## Provided records
Start of Block

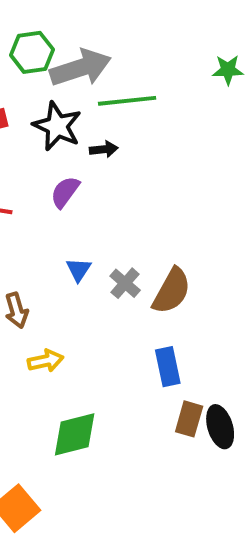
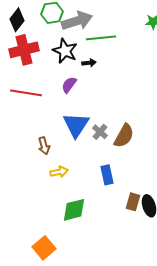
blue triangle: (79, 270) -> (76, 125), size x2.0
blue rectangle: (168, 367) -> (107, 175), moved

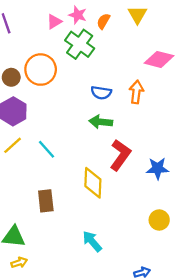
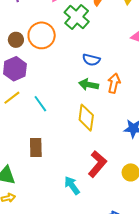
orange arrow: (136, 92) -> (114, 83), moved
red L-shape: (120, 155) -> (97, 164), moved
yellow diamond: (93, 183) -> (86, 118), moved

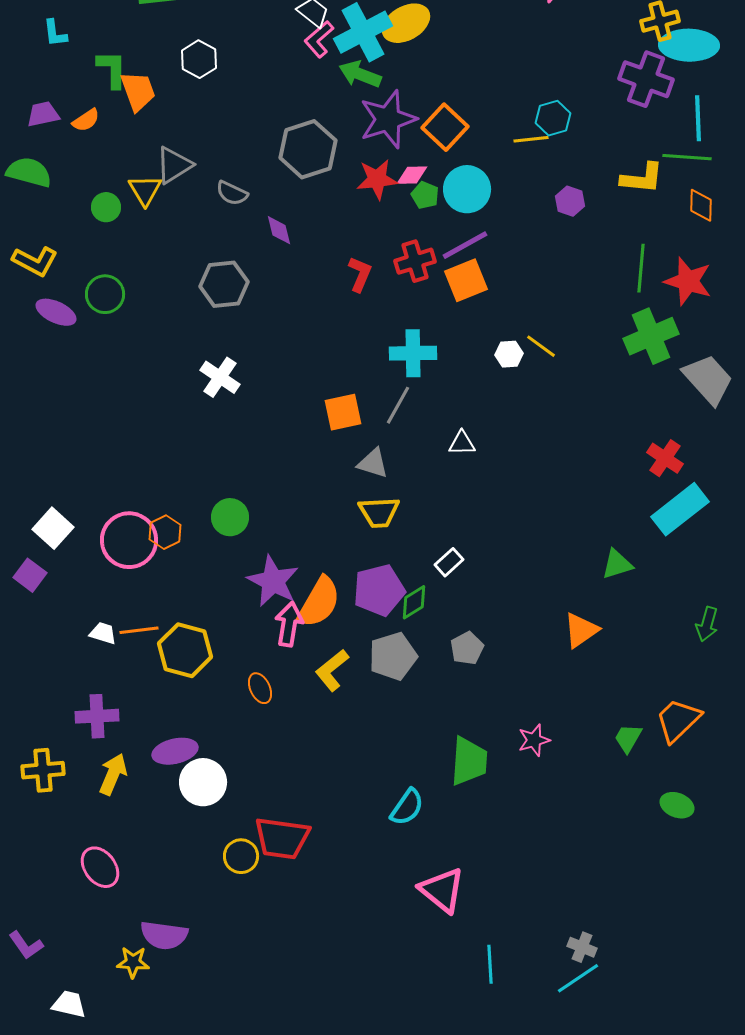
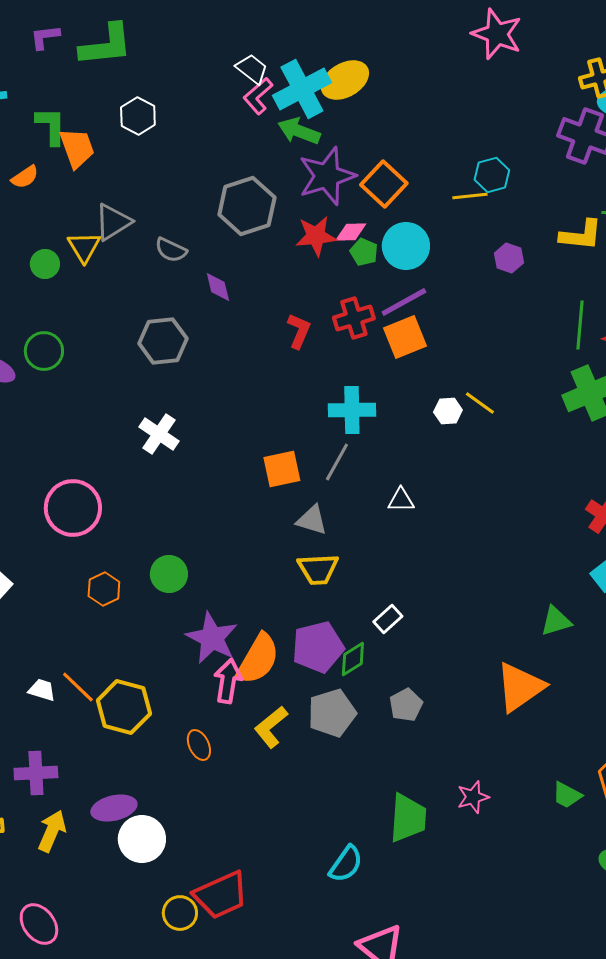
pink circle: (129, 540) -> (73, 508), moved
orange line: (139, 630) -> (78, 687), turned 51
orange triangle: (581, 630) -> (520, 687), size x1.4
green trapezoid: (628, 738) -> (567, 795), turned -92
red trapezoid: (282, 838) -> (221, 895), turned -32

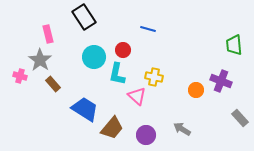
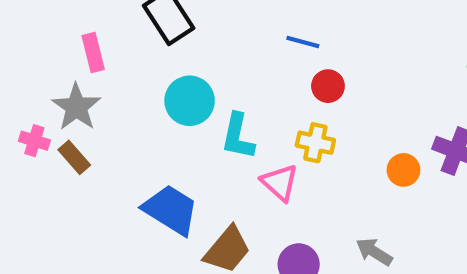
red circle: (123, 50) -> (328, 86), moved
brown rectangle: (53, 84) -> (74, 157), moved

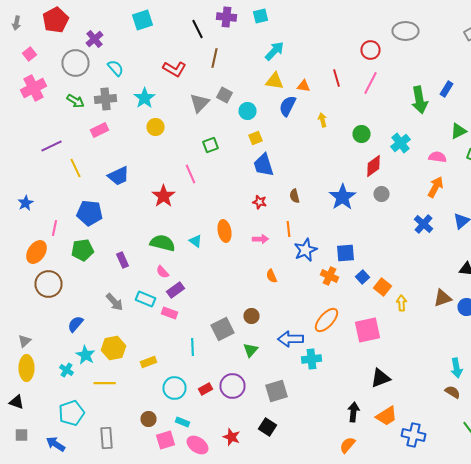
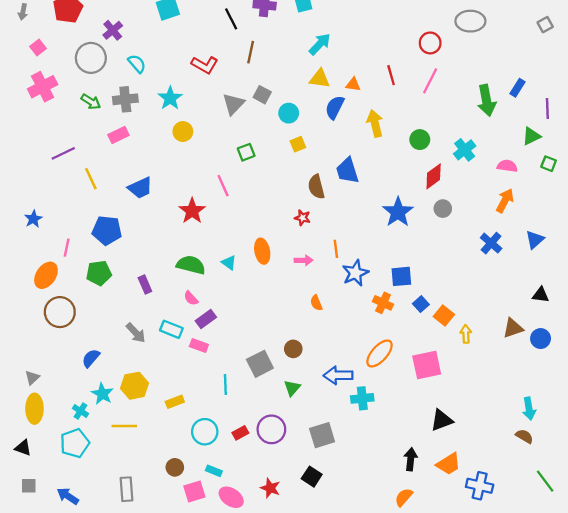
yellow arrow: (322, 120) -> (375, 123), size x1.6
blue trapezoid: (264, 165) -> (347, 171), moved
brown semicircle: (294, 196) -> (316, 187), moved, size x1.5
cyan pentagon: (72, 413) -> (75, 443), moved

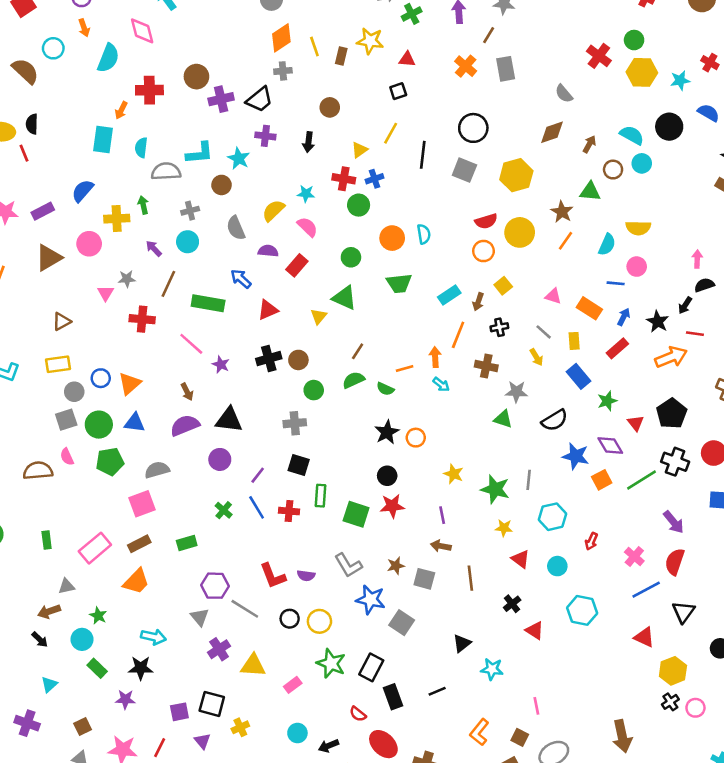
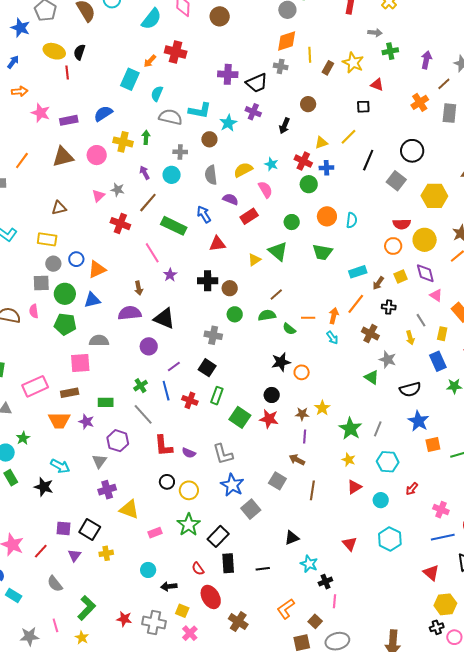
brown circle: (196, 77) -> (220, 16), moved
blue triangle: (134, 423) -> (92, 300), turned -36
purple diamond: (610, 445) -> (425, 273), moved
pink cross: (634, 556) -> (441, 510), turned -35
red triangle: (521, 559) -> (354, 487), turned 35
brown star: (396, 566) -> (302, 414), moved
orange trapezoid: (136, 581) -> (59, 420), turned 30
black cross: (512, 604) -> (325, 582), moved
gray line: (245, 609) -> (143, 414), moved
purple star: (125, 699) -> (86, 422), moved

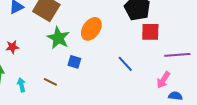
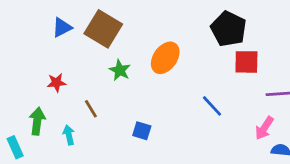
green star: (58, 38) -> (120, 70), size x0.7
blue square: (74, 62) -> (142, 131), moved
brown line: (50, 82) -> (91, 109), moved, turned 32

End of Block
Start of Block

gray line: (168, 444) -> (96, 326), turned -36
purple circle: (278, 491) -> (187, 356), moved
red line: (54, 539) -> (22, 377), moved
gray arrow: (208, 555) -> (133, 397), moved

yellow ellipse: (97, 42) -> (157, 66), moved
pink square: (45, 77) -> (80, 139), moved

End of Block
Start of Block

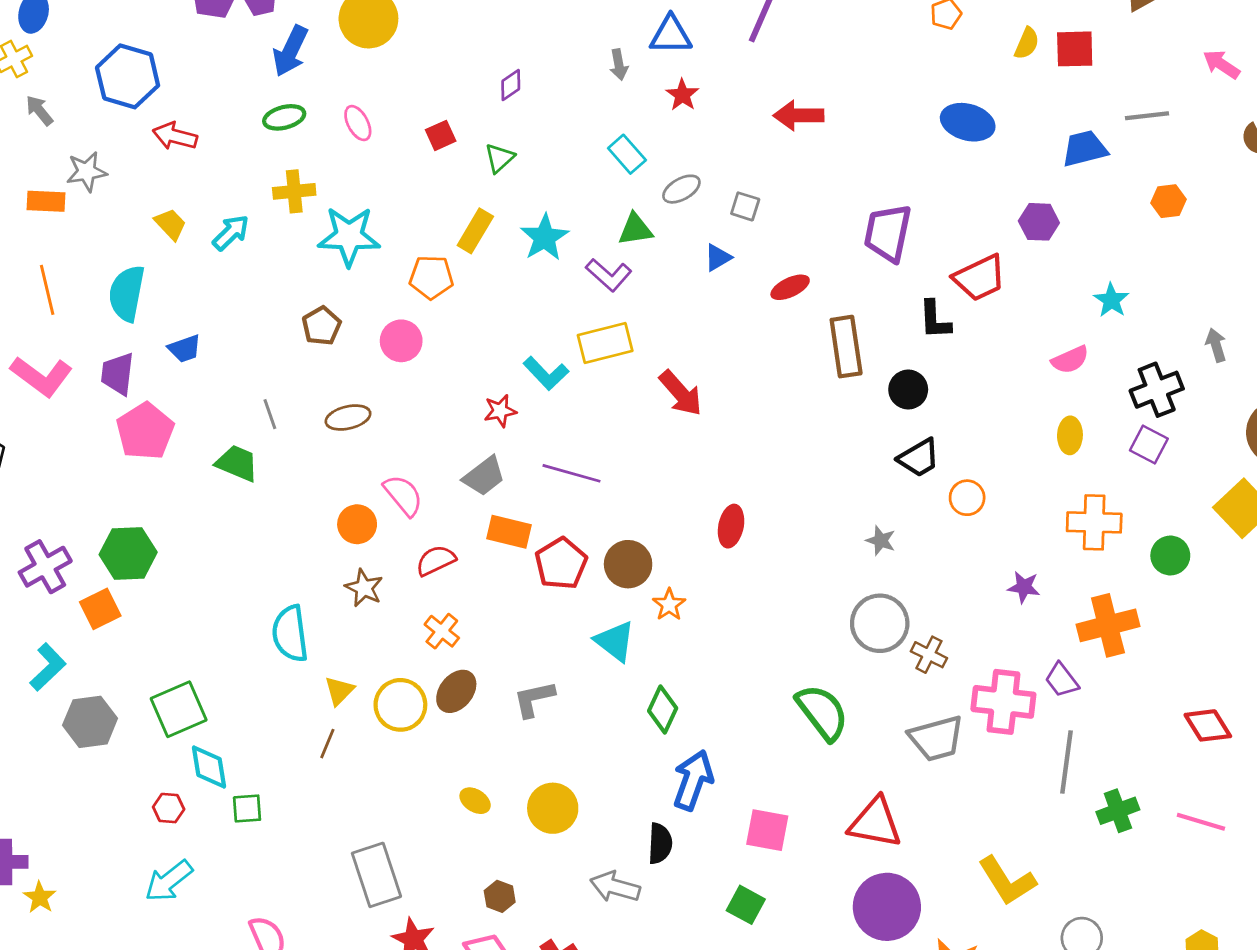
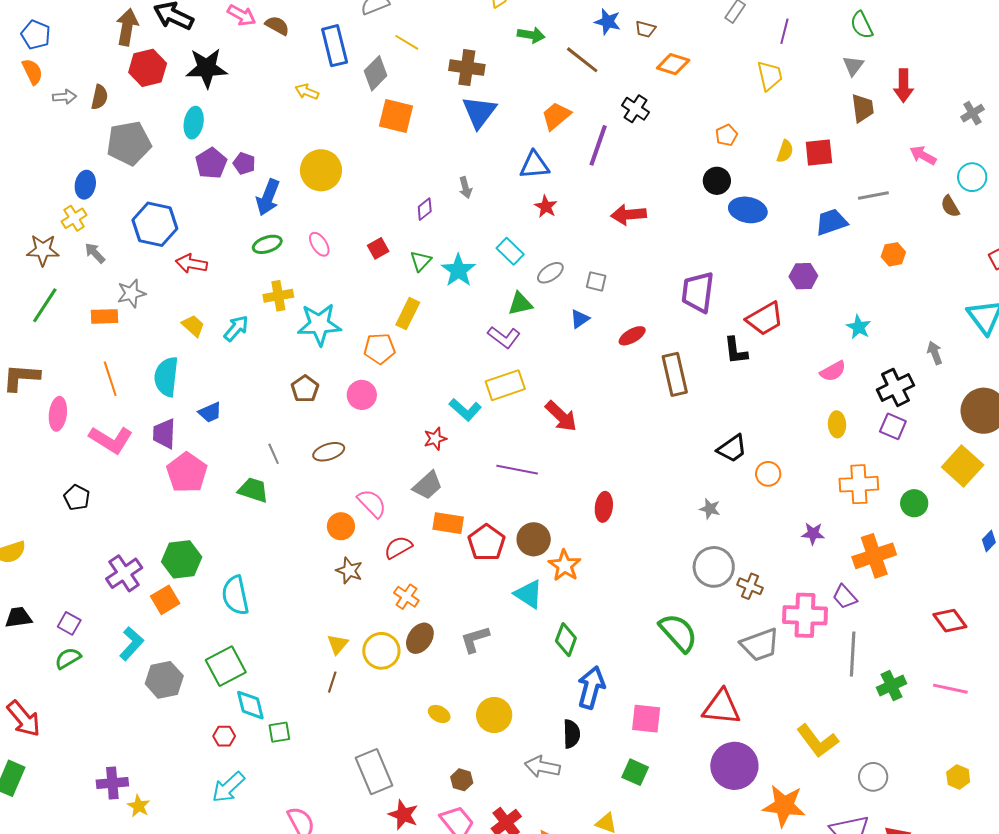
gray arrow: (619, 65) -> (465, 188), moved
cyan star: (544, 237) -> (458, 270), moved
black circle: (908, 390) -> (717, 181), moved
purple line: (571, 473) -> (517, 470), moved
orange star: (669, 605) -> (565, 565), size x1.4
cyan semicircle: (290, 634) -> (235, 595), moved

End of Block

## Assignment
Set down again, exactly, every line above from the one with "red trapezoid: (282, 838)" down to the one with "cyan pentagon: (72, 413) -> (75, 443), moved", both ends included. No pictures, and nothing else.

## The completed task
red trapezoid: (282, 838) -> (221, 895), turned -32

red circle: (123, 50) -> (328, 86), moved
brown rectangle: (53, 84) -> (74, 157), moved

yellow arrow: (322, 120) -> (375, 123), size x1.6
blue trapezoid: (264, 165) -> (347, 171), moved
brown semicircle: (294, 196) -> (316, 187), moved, size x1.5
cyan pentagon: (72, 413) -> (75, 443), moved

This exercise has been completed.